- _Your instructions_
Each line below that contains "bowling" counts once; report the total and nothing more.

- _Study material_
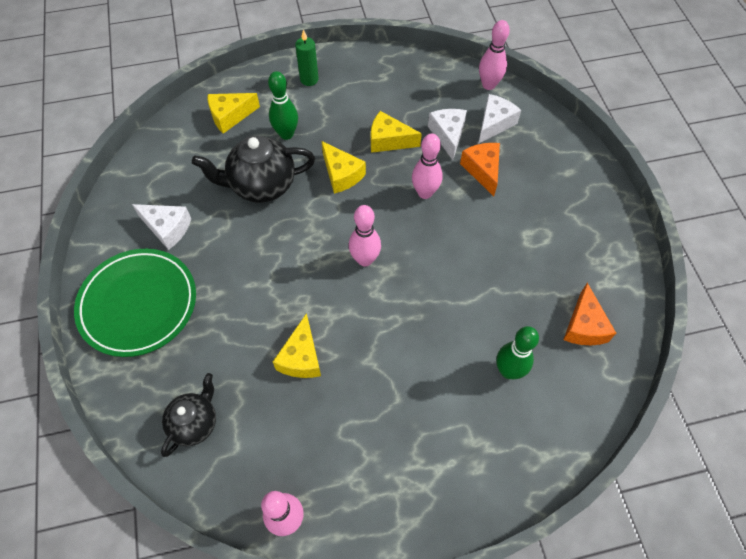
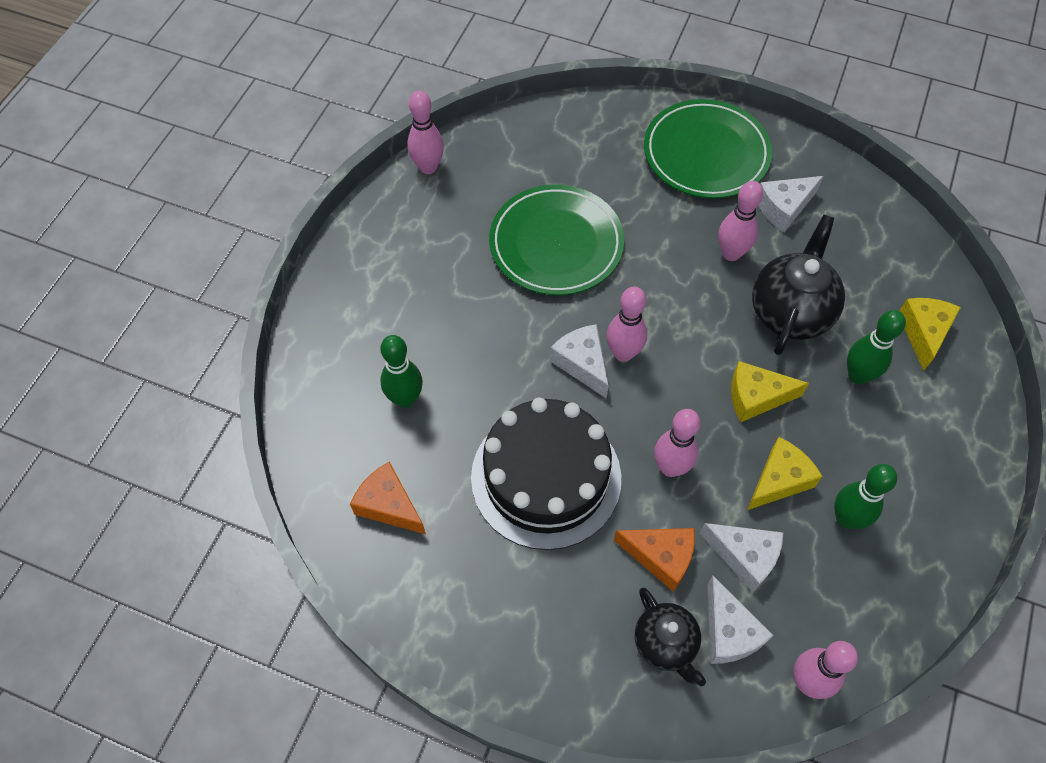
camera: 125 degrees right, 0 degrees up
black teapot [161,373,216,457] -> black teapot moved to [635,588,706,686]
yellow cheese [273,313,321,378] -> green plate [489,184,624,295]
green candle [295,29,319,86] -> none
none -> black cake [471,398,621,550]
none -> white cheese [550,324,609,398]
none -> pink bowling pin [718,181,763,261]
none -> green bowling pin [834,464,897,529]

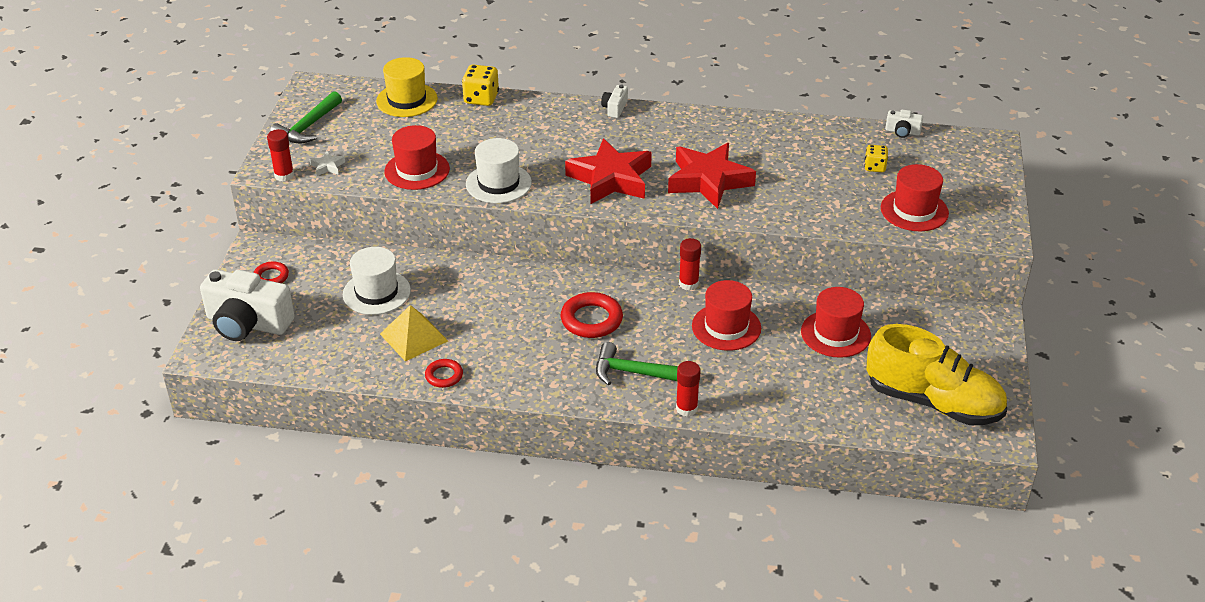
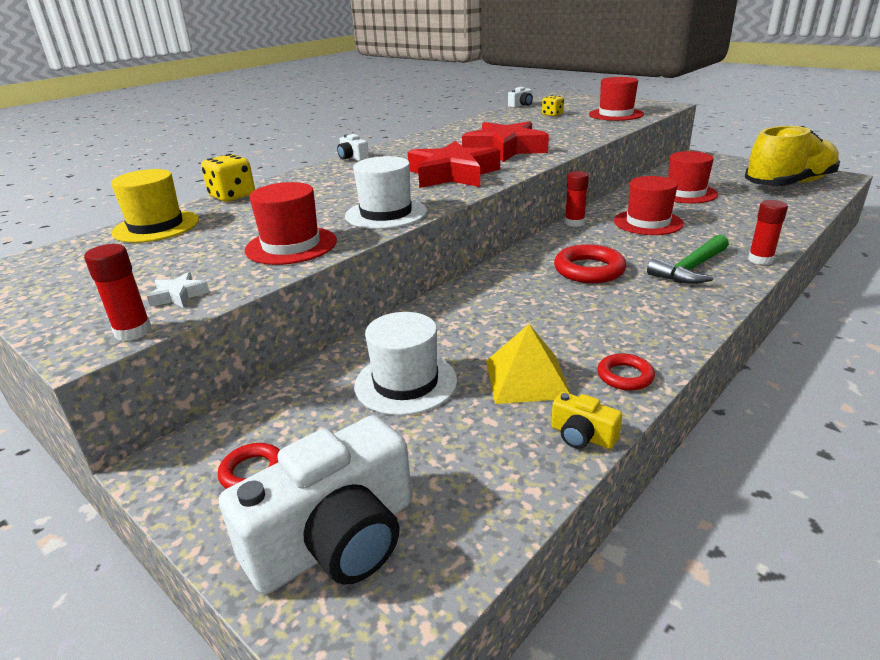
camera: 55 degrees left, 10 degrees down
green hammer [270,91,342,143] -> none
none -> yellow camera [551,392,622,449]

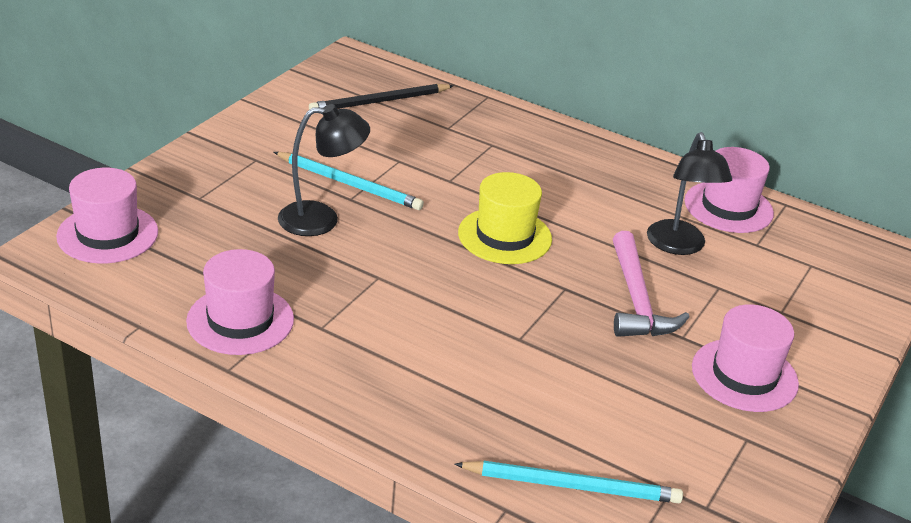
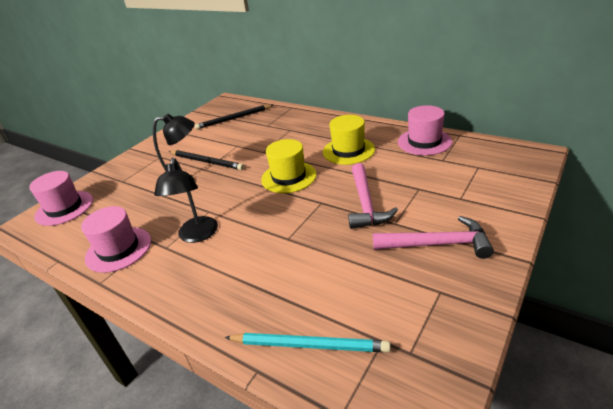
camera: 10 degrees right, 0 degrees up
turquoise pencil [274,152,424,210] -> black pencil [169,150,244,170]
black lamp [647,132,732,255] -> black lamp moved to [154,158,218,243]
pink hat [692,305,799,412] -> pink hammer [373,216,494,259]
none -> yellow hat [323,115,375,165]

- _Written solution_
2